* [What to produce]
How many lines of the data contain the word "cyan"? Give only that number.

>>>>

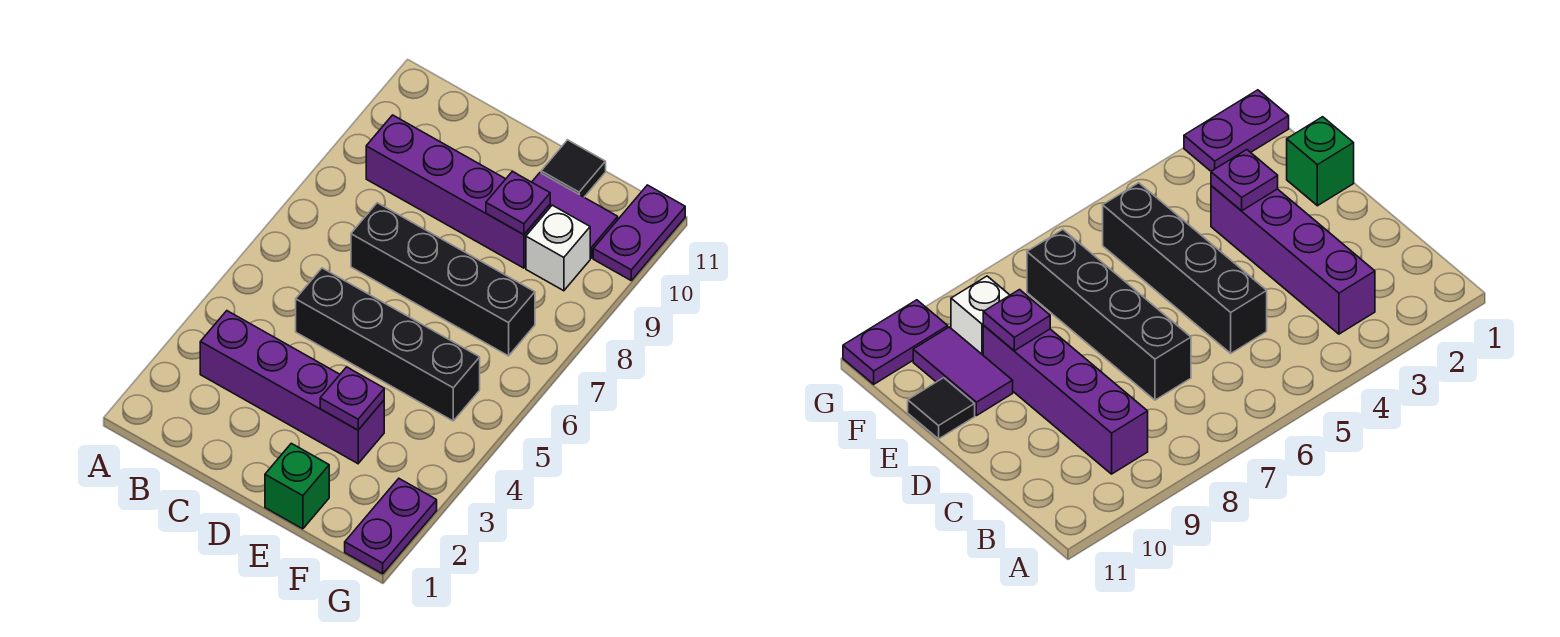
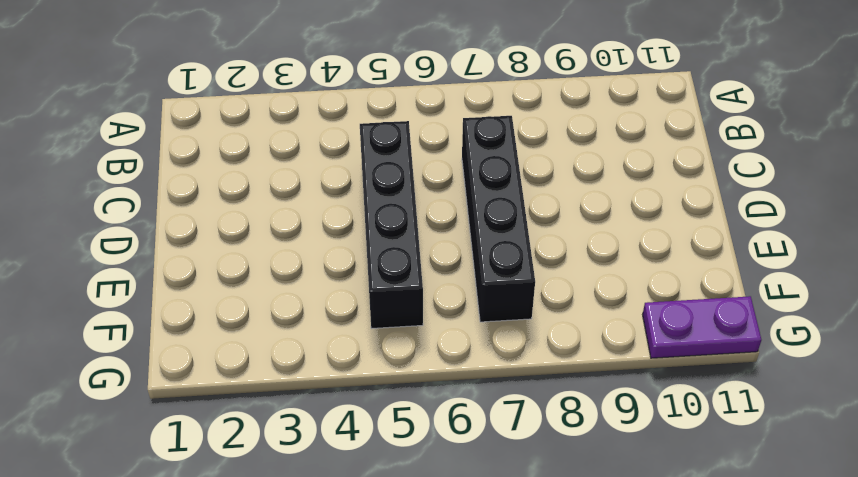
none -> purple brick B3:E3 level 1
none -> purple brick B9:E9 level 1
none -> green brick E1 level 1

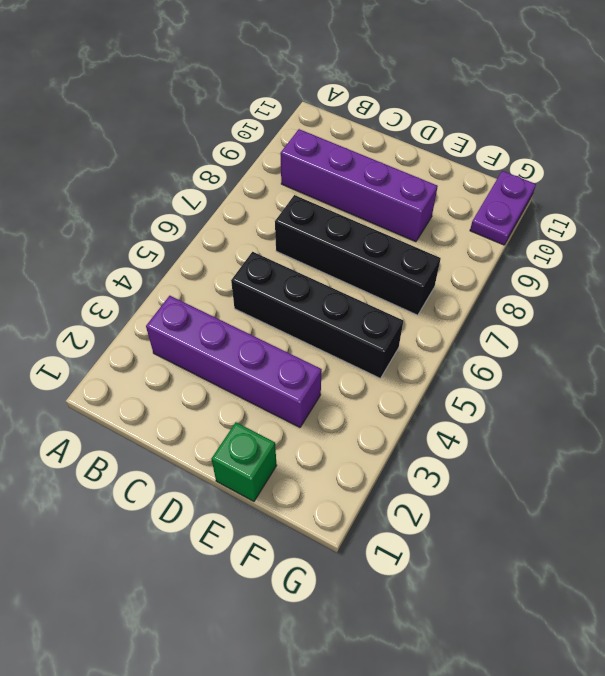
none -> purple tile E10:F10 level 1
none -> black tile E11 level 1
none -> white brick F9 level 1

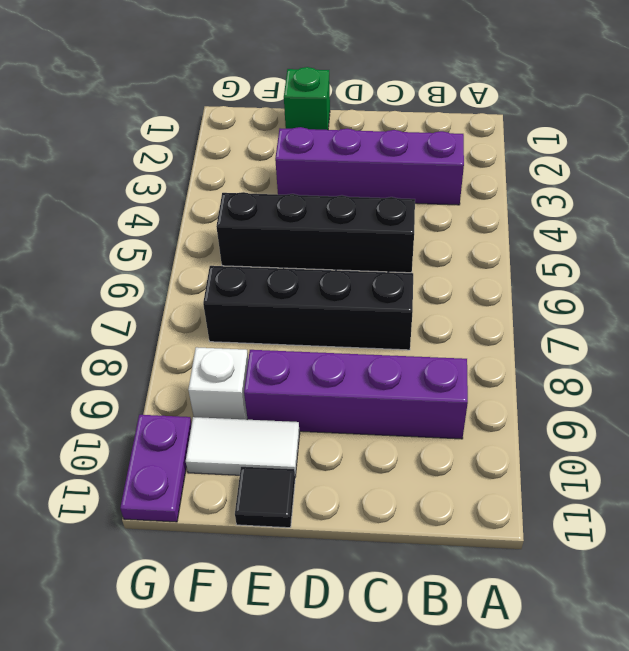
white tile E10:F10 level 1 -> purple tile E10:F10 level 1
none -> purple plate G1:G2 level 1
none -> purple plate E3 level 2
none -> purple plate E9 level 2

<<<<
>>>>

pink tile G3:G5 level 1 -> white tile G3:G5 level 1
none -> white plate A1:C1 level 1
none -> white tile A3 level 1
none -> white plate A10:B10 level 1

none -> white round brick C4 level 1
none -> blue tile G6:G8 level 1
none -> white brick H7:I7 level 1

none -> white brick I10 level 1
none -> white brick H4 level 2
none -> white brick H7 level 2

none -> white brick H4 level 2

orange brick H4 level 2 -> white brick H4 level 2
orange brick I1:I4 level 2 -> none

<<<<
>>>>

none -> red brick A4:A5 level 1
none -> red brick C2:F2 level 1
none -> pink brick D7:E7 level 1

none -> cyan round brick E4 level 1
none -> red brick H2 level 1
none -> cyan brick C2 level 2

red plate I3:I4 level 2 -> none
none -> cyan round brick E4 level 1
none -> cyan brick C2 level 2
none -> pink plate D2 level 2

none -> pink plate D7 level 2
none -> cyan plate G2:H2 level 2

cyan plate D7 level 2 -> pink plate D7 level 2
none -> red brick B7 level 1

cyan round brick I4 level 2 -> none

<<<<

* [Result of the task]
7